* Records for this exercise
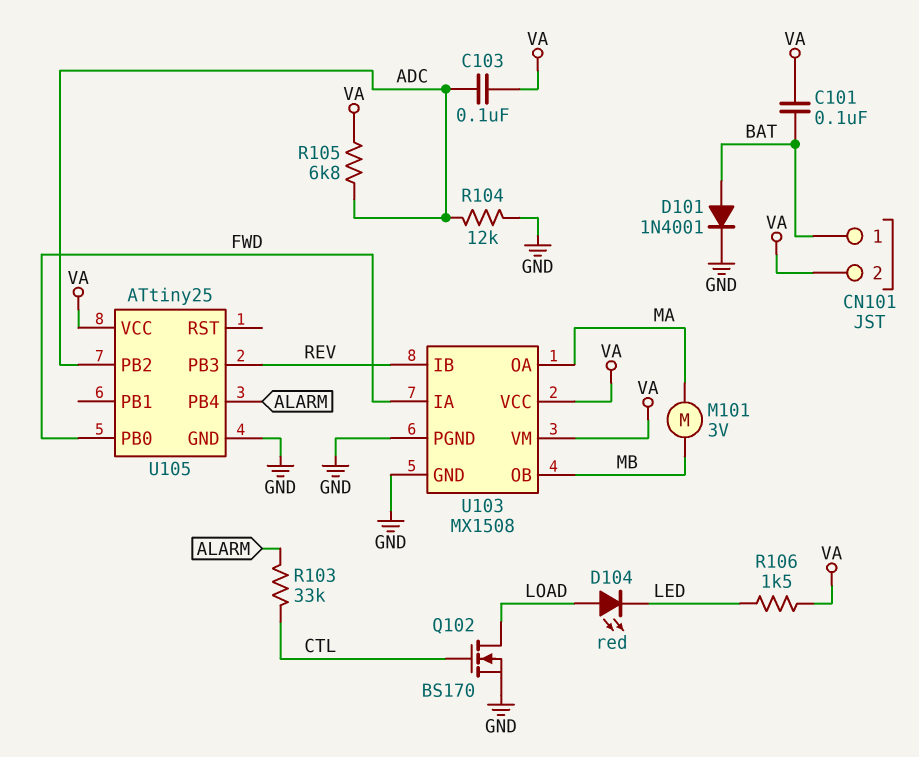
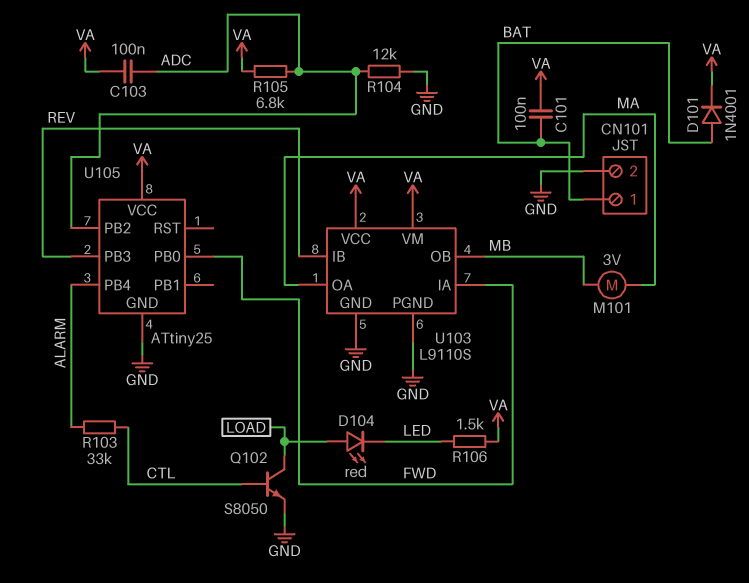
CN101 pin 2: VA -> GND
D101: diode 1N4001 (A BAT, K GND) -> diode 1N4001 (A BAT, K VA)
Q102: NMOS BS170 (G CTL, D LOAD, S GND) -> NPN S8050 (B CTL, C LOAD, E GND)
U103: MX1508 -> L9110S

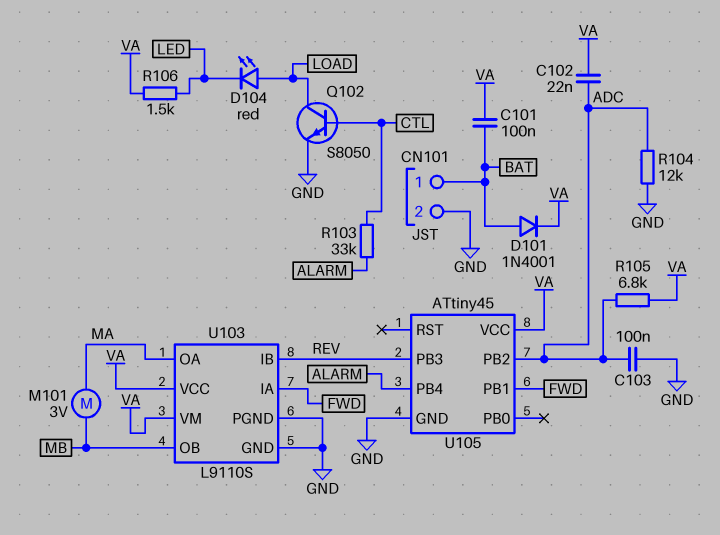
C102: none -> 22nF (ADC, VA)
C103: 100nF (ADC, VA) -> 100nF (ADC, GND)
U105: ATtiny25 -> ATtiny45
U105 pin PB0: FWD -> none
U105 pin PB1: none -> FWD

* What the task asks
Every line in the records above that contains the word "none" should be copied out.

* Written answer
C102: none -> 22nF (ADC, VA)
U105 pin PB0: FWD -> none
U105 pin PB1: none -> FWD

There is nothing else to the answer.